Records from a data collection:
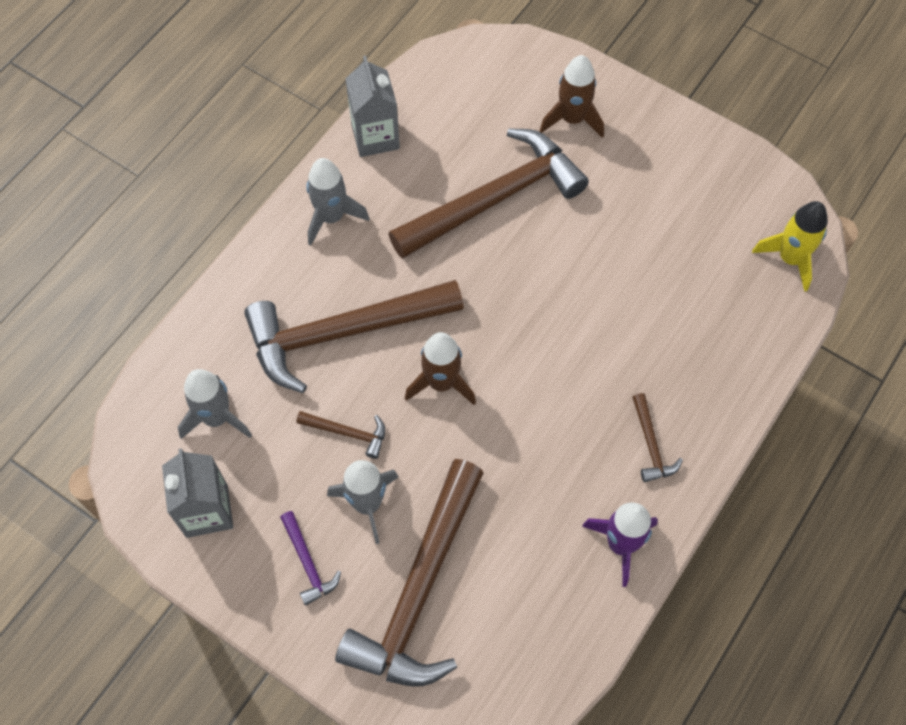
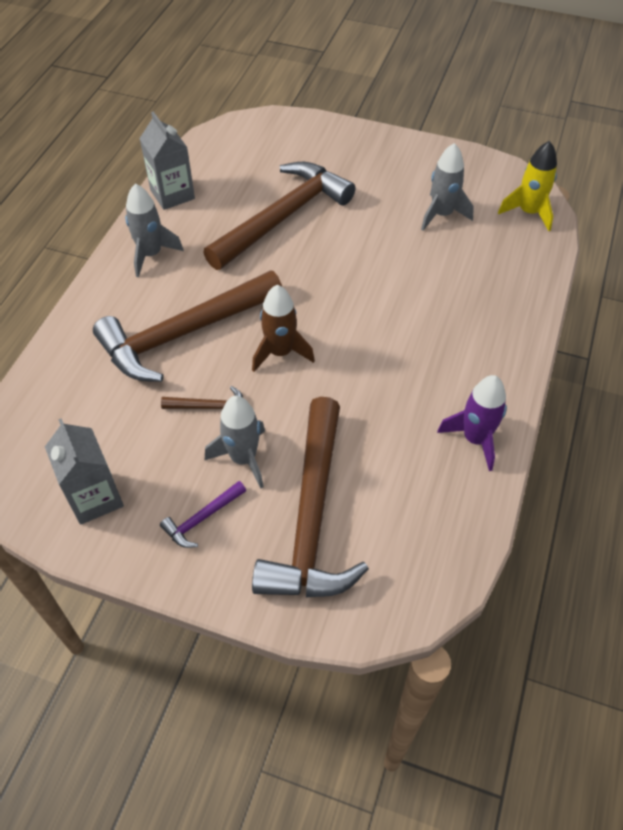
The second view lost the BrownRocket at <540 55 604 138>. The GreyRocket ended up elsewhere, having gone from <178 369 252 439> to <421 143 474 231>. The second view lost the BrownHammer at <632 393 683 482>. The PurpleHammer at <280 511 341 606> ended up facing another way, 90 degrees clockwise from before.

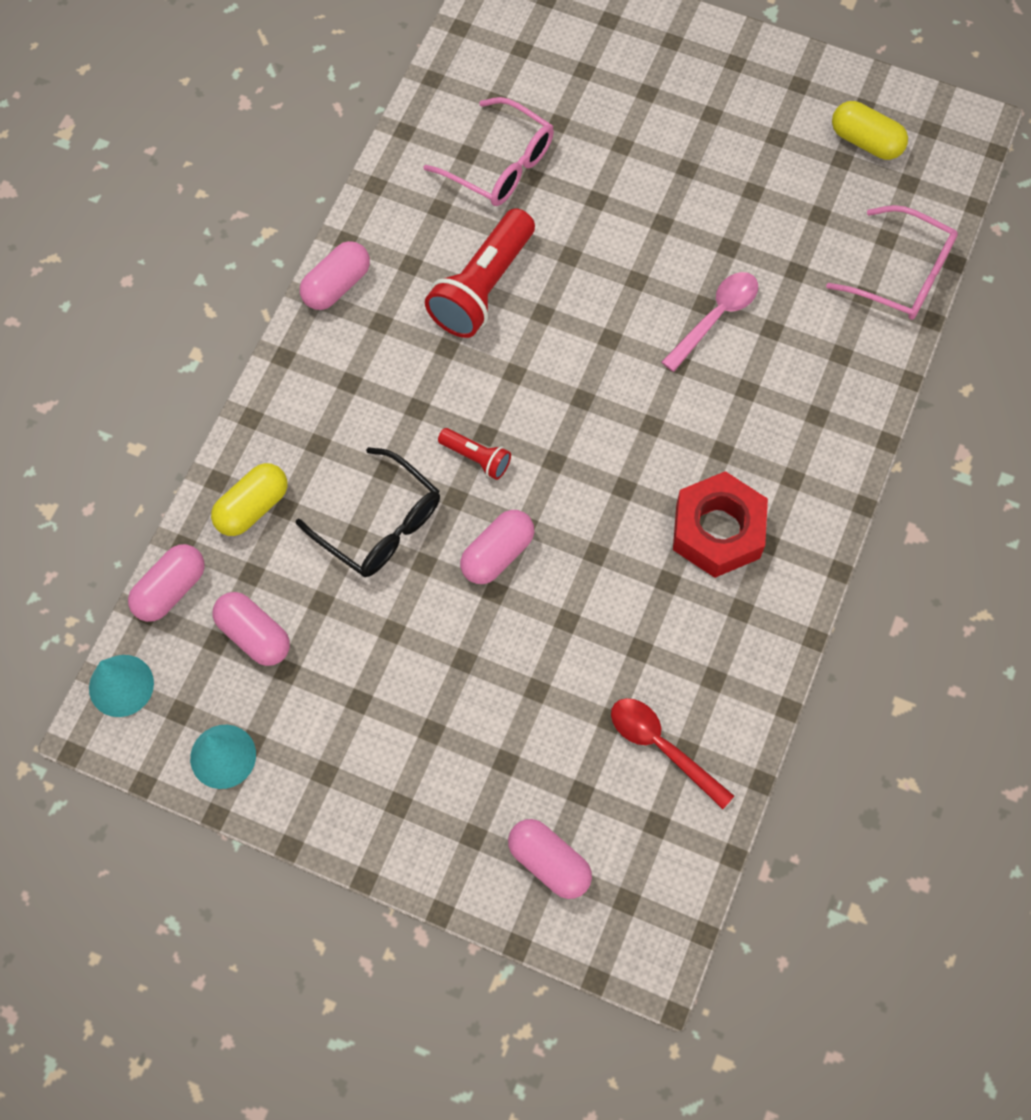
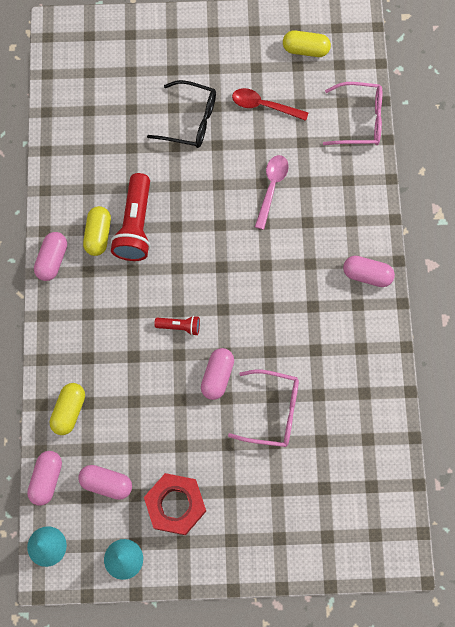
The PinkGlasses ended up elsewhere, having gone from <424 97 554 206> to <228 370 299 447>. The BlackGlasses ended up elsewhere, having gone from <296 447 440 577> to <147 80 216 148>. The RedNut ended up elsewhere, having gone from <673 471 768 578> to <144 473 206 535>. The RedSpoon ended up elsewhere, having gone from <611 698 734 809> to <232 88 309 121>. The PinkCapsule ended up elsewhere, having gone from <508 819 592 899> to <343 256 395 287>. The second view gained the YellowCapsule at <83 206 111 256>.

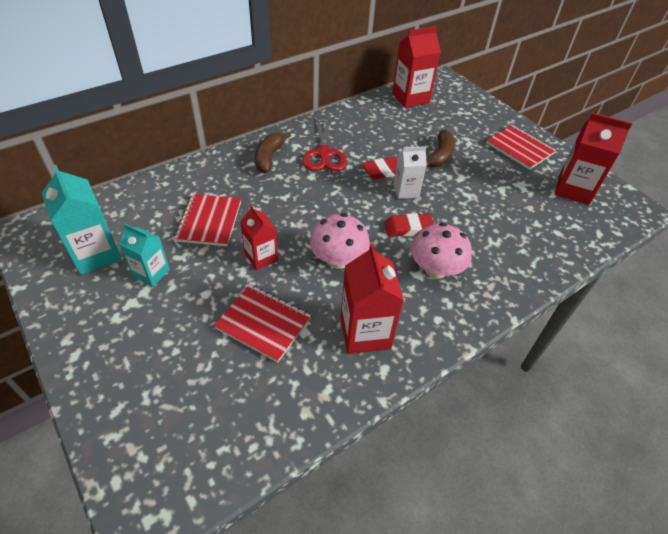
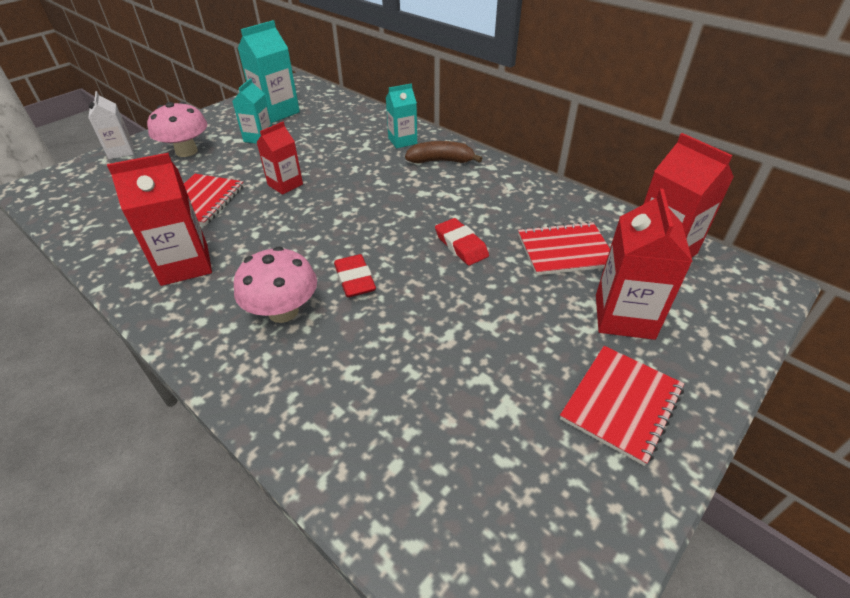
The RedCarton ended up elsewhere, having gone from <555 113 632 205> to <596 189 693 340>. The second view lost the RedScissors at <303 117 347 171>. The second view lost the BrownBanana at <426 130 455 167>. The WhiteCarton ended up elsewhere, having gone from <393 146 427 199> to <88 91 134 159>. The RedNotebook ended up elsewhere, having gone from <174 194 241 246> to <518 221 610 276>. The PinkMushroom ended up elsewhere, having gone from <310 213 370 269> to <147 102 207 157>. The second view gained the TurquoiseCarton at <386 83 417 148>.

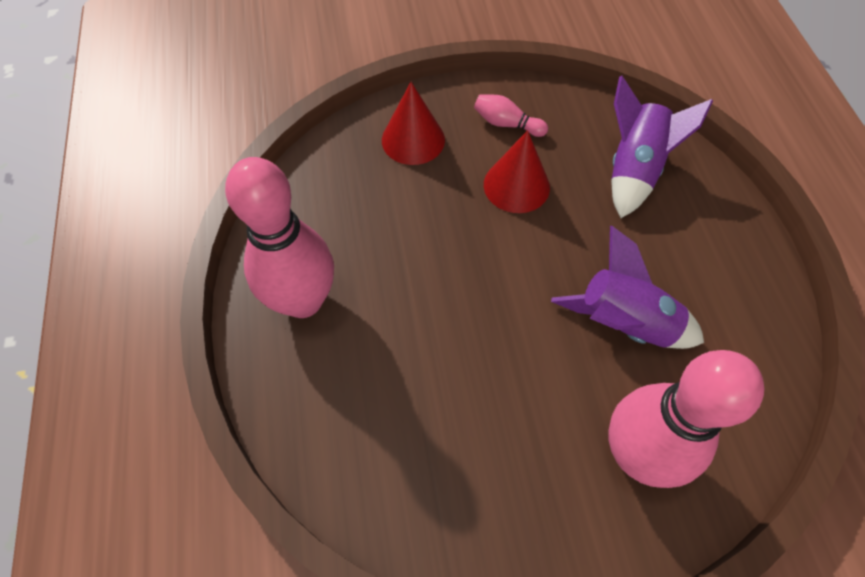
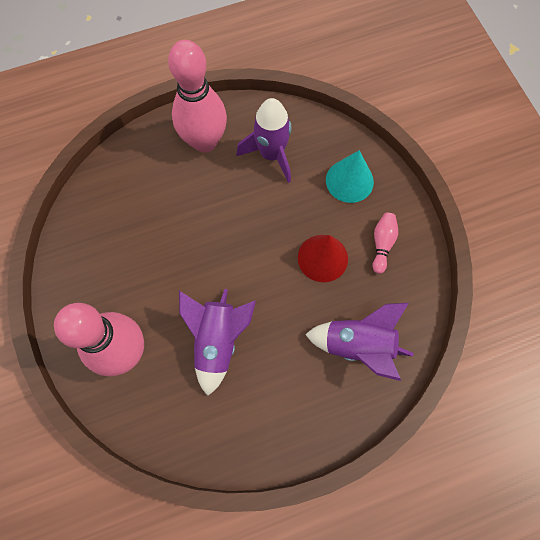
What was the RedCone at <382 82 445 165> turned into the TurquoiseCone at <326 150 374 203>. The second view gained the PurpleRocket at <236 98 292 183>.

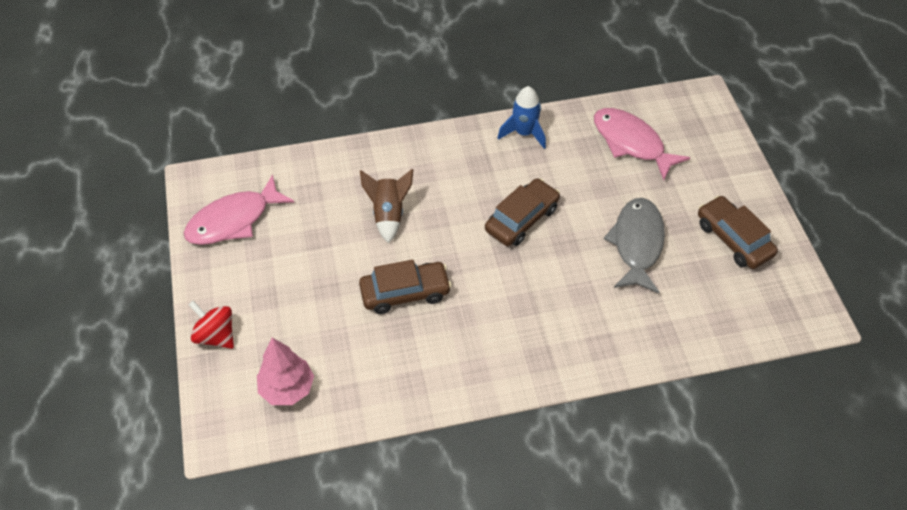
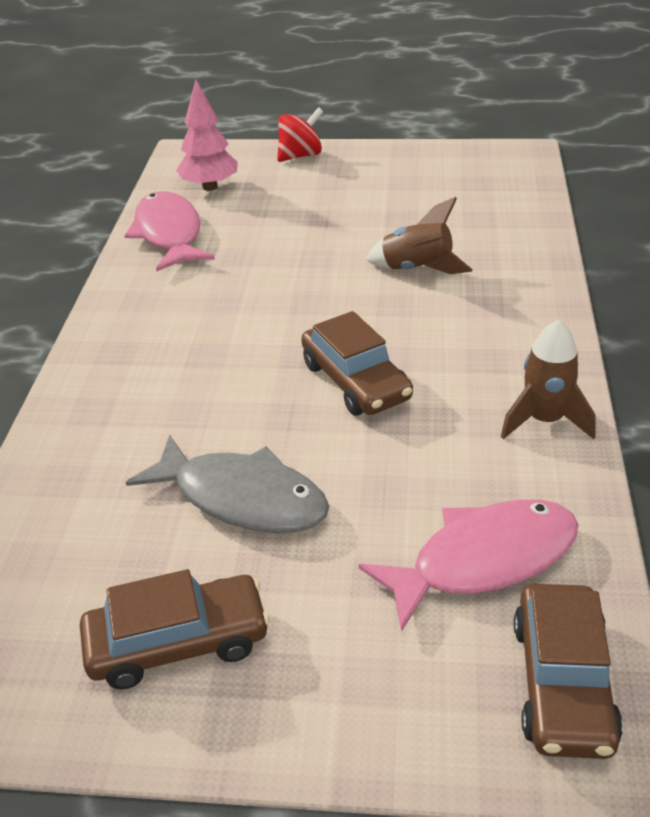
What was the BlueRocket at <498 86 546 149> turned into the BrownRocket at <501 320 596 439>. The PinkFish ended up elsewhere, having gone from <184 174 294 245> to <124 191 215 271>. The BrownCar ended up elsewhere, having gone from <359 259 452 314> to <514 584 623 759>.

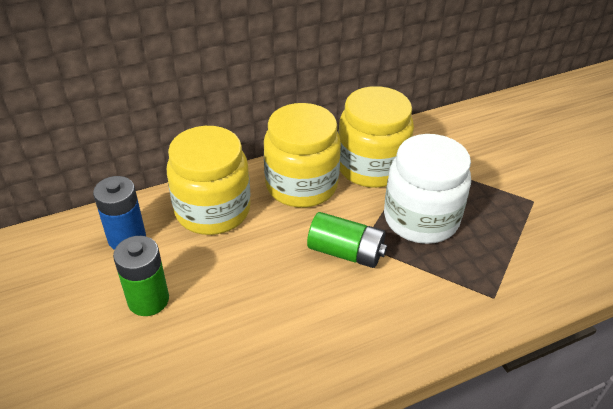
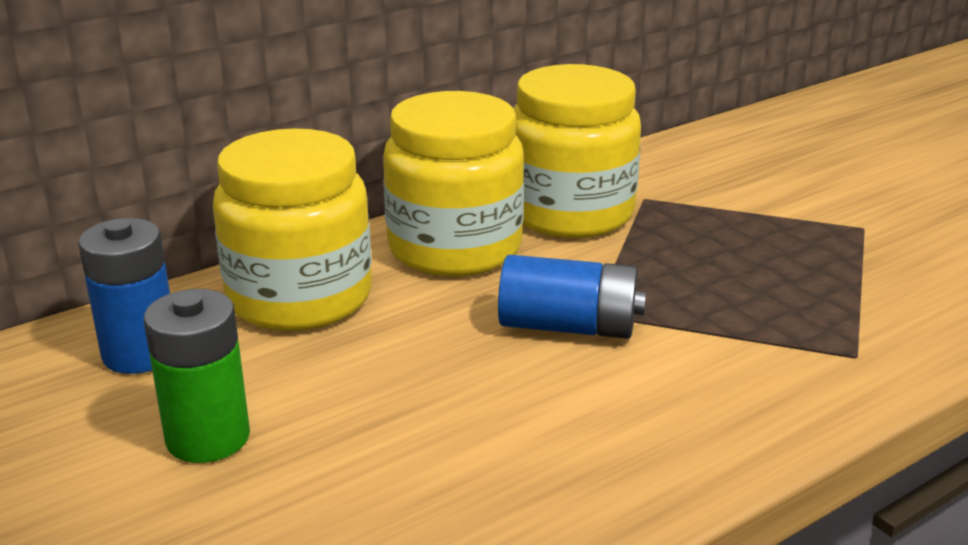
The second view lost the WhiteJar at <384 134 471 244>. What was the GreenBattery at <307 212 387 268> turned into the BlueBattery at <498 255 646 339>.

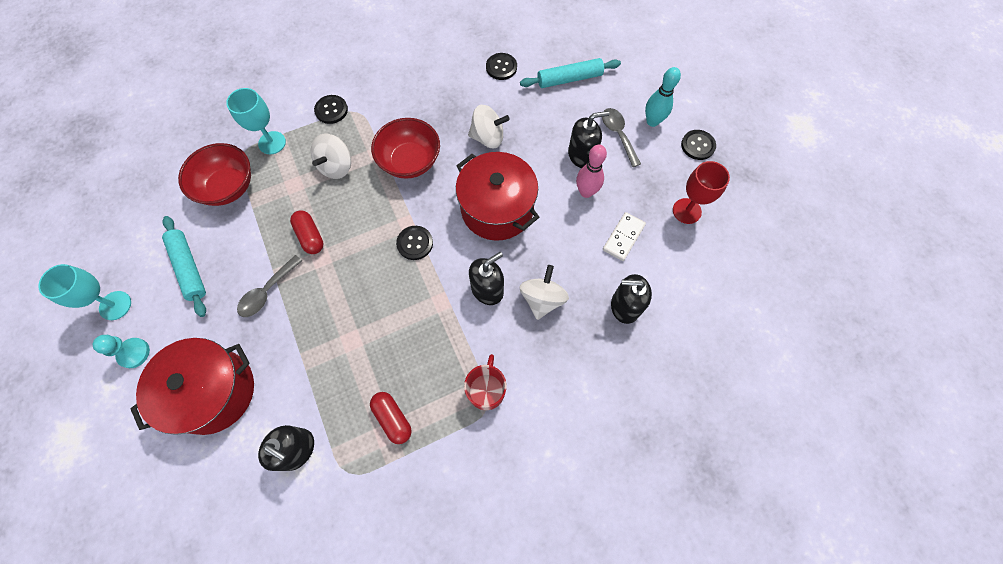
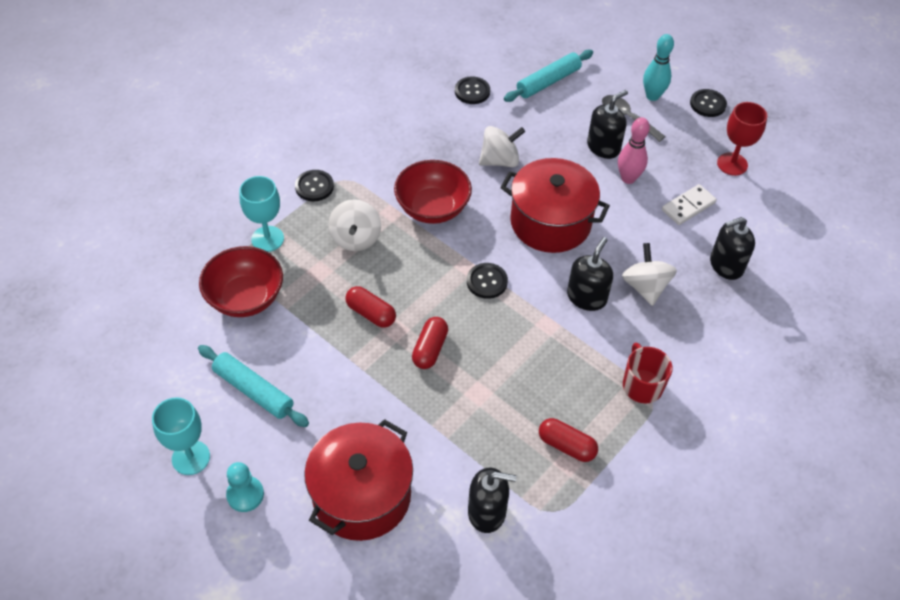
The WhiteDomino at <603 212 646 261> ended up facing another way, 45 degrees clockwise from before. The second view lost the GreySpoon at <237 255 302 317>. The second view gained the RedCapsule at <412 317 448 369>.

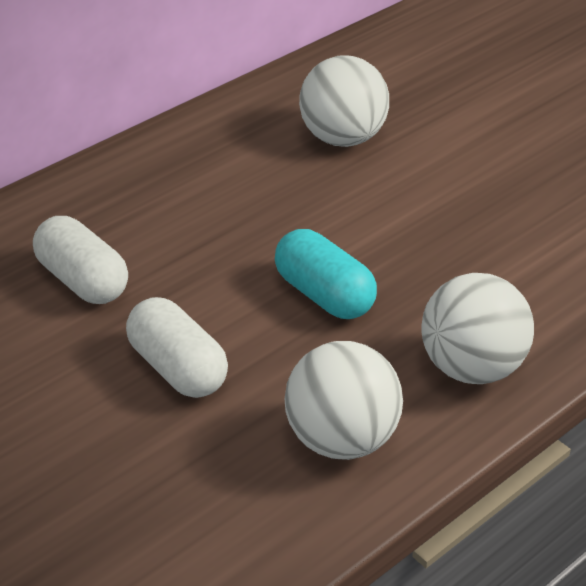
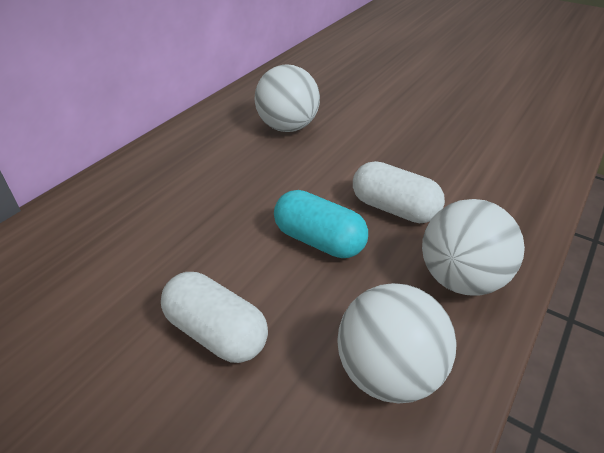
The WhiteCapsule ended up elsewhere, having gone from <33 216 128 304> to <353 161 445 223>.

*Your task*
Set the preceding data down again word for word, omitting images.

*Problem solution*
The second view lost the BrownRocket at <540 55 604 138>. The GreyRocket ended up elsewhere, having gone from <178 369 252 439> to <421 143 474 231>. The second view lost the BrownHammer at <632 393 683 482>. The PurpleHammer at <280 511 341 606> ended up facing another way, 90 degrees clockwise from before.

The PinkGlasses ended up elsewhere, having gone from <424 97 554 206> to <228 370 299 447>. The BlackGlasses ended up elsewhere, having gone from <296 447 440 577> to <147 80 216 148>. The RedNut ended up elsewhere, having gone from <673 471 768 578> to <144 473 206 535>. The RedSpoon ended up elsewhere, having gone from <611 698 734 809> to <232 88 309 121>. The PinkCapsule ended up elsewhere, having gone from <508 819 592 899> to <343 256 395 287>. The second view gained the YellowCapsule at <83 206 111 256>.

The RedCarton ended up elsewhere, having gone from <555 113 632 205> to <596 189 693 340>. The second view lost the RedScissors at <303 117 347 171>. The second view lost the BrownBanana at <426 130 455 167>. The WhiteCarton ended up elsewhere, having gone from <393 146 427 199> to <88 91 134 159>. The RedNotebook ended up elsewhere, having gone from <174 194 241 246> to <518 221 610 276>. The PinkMushroom ended up elsewhere, having gone from <310 213 370 269> to <147 102 207 157>. The second view gained the TurquoiseCarton at <386 83 417 148>.

What was the RedCone at <382 82 445 165> turned into the TurquoiseCone at <326 150 374 203>. The second view gained the PurpleRocket at <236 98 292 183>.

What was the BlueRocket at <498 86 546 149> turned into the BrownRocket at <501 320 596 439>. The PinkFish ended up elsewhere, having gone from <184 174 294 245> to <124 191 215 271>. The BrownCar ended up elsewhere, having gone from <359 259 452 314> to <514 584 623 759>.

The second view lost the WhiteJar at <384 134 471 244>. What was the GreenBattery at <307 212 387 268> turned into the BlueBattery at <498 255 646 339>.

The WhiteDomino at <603 212 646 261> ended up facing another way, 45 degrees clockwise from before. The second view lost the GreySpoon at <237 255 302 317>. The second view gained the RedCapsule at <412 317 448 369>.

The WhiteCapsule ended up elsewhere, having gone from <33 216 128 304> to <353 161 445 223>.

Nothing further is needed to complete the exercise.